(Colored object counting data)

________________________________________

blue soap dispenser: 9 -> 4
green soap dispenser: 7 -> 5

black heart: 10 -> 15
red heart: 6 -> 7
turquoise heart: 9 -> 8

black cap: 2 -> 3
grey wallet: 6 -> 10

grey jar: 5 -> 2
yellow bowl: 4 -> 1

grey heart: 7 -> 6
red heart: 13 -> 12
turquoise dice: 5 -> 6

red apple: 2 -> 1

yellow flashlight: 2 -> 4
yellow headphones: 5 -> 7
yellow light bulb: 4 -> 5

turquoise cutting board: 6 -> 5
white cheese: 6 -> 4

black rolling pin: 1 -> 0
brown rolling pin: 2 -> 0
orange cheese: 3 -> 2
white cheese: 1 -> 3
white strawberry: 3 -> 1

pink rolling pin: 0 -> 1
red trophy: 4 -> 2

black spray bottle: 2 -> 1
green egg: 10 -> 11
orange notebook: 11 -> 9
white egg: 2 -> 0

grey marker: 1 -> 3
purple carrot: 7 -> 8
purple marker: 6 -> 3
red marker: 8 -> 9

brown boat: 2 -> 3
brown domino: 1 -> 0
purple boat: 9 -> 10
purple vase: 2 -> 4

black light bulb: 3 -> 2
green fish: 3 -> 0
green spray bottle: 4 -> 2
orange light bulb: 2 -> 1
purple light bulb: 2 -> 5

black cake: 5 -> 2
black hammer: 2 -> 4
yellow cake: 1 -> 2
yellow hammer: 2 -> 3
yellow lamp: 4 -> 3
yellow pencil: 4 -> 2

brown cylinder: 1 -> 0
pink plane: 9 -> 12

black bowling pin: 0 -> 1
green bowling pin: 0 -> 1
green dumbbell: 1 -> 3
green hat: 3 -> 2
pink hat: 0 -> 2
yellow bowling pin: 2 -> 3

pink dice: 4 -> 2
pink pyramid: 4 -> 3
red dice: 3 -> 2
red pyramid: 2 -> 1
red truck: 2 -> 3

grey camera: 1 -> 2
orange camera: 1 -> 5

________________________________________

WHAT THE TASK ASKS:
What are the lines from the one with "white egg: 2 -> 0" through the last line of the records above? Quote them exactly and add nothing.

EXERCISE OUTPUT:
white egg: 2 -> 0

grey marker: 1 -> 3
purple carrot: 7 -> 8
purple marker: 6 -> 3
red marker: 8 -> 9

brown boat: 2 -> 3
brown domino: 1 -> 0
purple boat: 9 -> 10
purple vase: 2 -> 4

black light bulb: 3 -> 2
green fish: 3 -> 0
green spray bottle: 4 -> 2
orange light bulb: 2 -> 1
purple light bulb: 2 -> 5

black cake: 5 -> 2
black hammer: 2 -> 4
yellow cake: 1 -> 2
yellow hammer: 2 -> 3
yellow lamp: 4 -> 3
yellow pencil: 4 -> 2

brown cylinder: 1 -> 0
pink plane: 9 -> 12

black bowling pin: 0 -> 1
green bowling pin: 0 -> 1
green dumbbell: 1 -> 3
green hat: 3 -> 2
pink hat: 0 -> 2
yellow bowling pin: 2 -> 3

pink dice: 4 -> 2
pink pyramid: 4 -> 3
red dice: 3 -> 2
red pyramid: 2 -> 1
red truck: 2 -> 3

grey camera: 1 -> 2
orange camera: 1 -> 5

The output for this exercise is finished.